_PROBLEM DESCRIPTION_.
Drop the pictures from the entries below, then reproduce the rest exactly.

_DATA TO USE_.
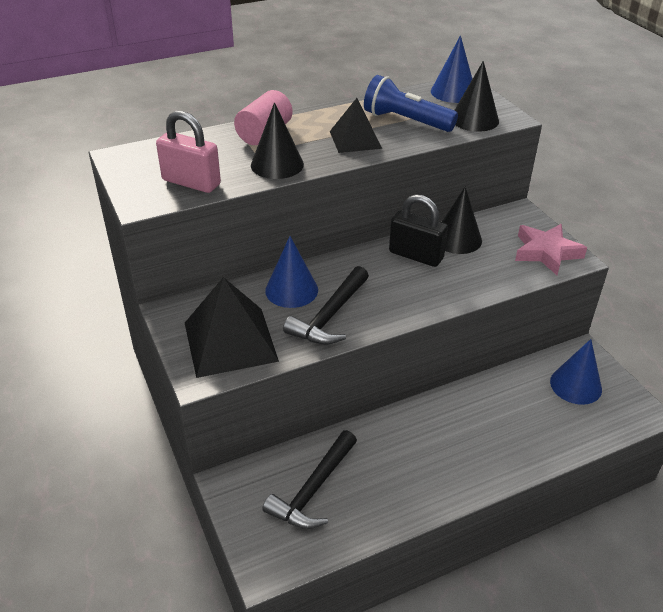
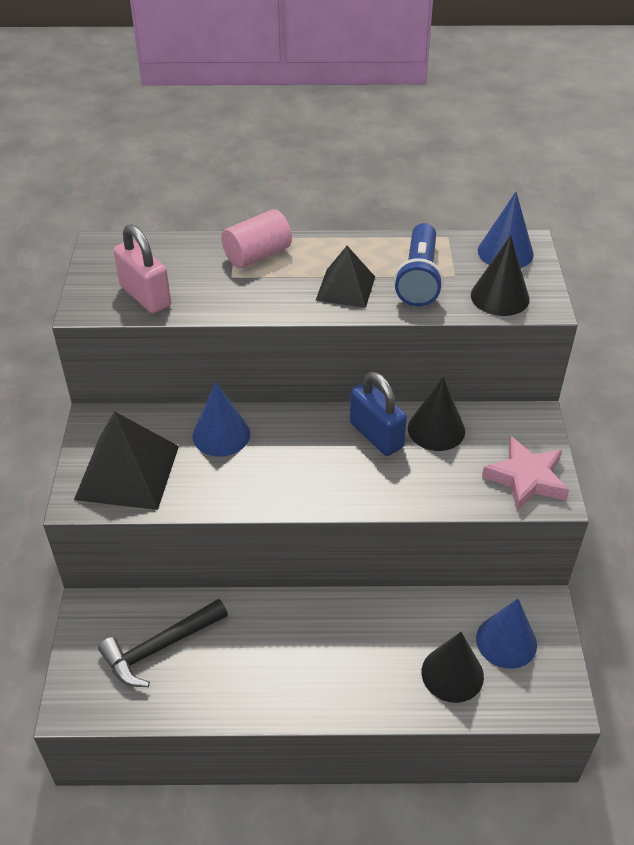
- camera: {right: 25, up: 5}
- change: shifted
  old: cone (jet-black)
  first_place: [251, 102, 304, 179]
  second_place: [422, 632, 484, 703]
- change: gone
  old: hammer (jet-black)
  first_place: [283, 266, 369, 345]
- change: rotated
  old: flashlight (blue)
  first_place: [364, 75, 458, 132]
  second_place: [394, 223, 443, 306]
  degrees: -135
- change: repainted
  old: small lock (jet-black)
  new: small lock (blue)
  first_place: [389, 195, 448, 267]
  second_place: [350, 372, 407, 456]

_RESPONSE AREA_.
- camera: {right: 25, up: 5}
- change: shifted
  old: cone (jet-black)
  first_place: [251, 102, 304, 179]
  second_place: [422, 632, 484, 703]
- change: gone
  old: hammer (jet-black)
  first_place: [283, 266, 369, 345]
- change: rotated
  old: flashlight (blue)
  first_place: [364, 75, 458, 132]
  second_place: [394, 223, 443, 306]
  degrees: -135
- change: repainted
  old: small lock (jet-black)
  new: small lock (blue)
  first_place: [389, 195, 448, 267]
  second_place: [350, 372, 407, 456]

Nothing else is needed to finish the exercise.